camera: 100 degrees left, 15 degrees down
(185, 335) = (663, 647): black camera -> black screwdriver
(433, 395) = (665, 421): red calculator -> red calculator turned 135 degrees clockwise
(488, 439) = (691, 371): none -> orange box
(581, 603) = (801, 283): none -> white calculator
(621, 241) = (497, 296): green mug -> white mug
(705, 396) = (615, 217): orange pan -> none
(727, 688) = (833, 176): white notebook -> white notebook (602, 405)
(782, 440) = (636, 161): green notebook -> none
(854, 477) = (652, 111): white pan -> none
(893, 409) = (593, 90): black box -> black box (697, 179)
· · · · · · ·
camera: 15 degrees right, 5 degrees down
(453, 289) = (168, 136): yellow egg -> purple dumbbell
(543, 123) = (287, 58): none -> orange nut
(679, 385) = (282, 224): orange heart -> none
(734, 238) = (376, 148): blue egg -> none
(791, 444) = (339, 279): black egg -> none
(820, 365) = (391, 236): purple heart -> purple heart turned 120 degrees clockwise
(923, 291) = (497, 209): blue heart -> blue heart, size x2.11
· · · · · · ·
Instructions for the task: In the entries above, the lines between the one holding "camera: 100 degrees left, 15 degrees down" and the one holding "(705, 396) = (615, 217): orange pan -> none", inclusive, are to be printed exactly as written, and those alone.

Reply:
camera: 100 degrees left, 15 degrees down
(185, 335) = (663, 647): black camera -> black screwdriver
(433, 395) = (665, 421): red calculator -> red calculator turned 135 degrees clockwise
(488, 439) = (691, 371): none -> orange box
(581, 603) = (801, 283): none -> white calculator
(621, 241) = (497, 296): green mug -> white mug
(705, 396) = (615, 217): orange pan -> none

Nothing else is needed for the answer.